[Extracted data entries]
= = =
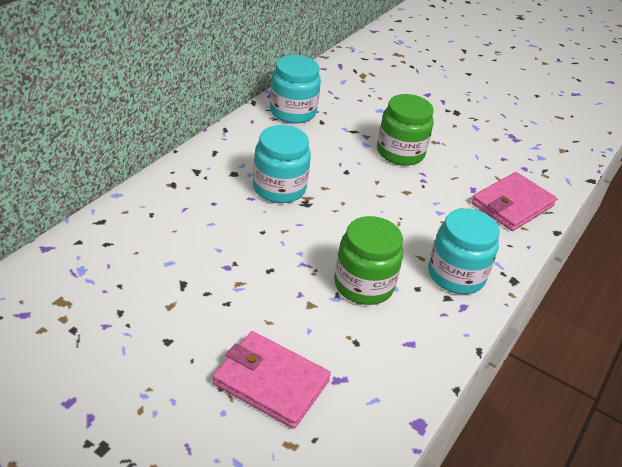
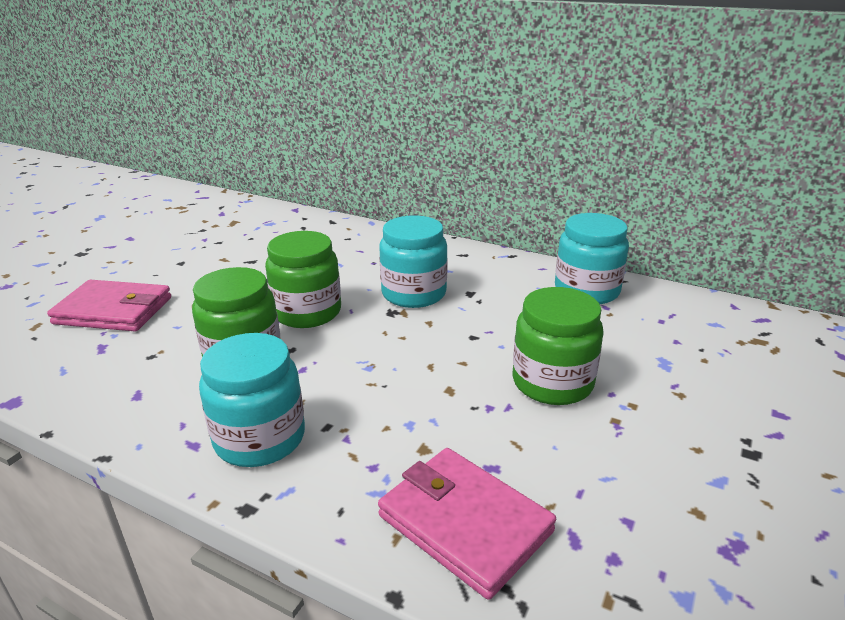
camera: 90 degrees right, 10 degrees down
(271, 382) = (114, 311): pink wallet -> pink wallet turned 75 degrees clockwise
(299, 248) = (307, 312): none -> green jar

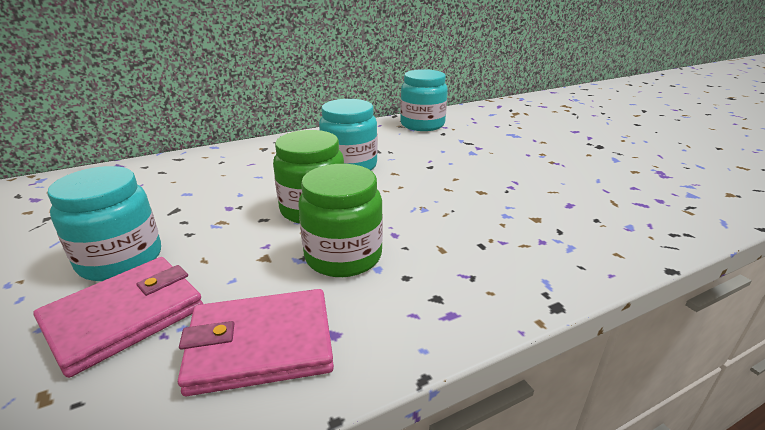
camera: 55 degrees left, 0 degrees up
(260, 438) = (472, 278): turquoise jar -> turquoise jar (120, 259)
(464, 523) = (615, 228): pink wallet -> pink wallet (260, 345)
(552, 382) = (504, 163): green jar -> none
= = =
> **Exercise objective**
Exactly the lines from the one with "(464, 523) = (615, 228): pink" through the final line of the entries are to be returned, both ends included.

> **Answer for the task**
(464, 523) = (615, 228): pink wallet -> pink wallet (260, 345)
(552, 382) = (504, 163): green jar -> none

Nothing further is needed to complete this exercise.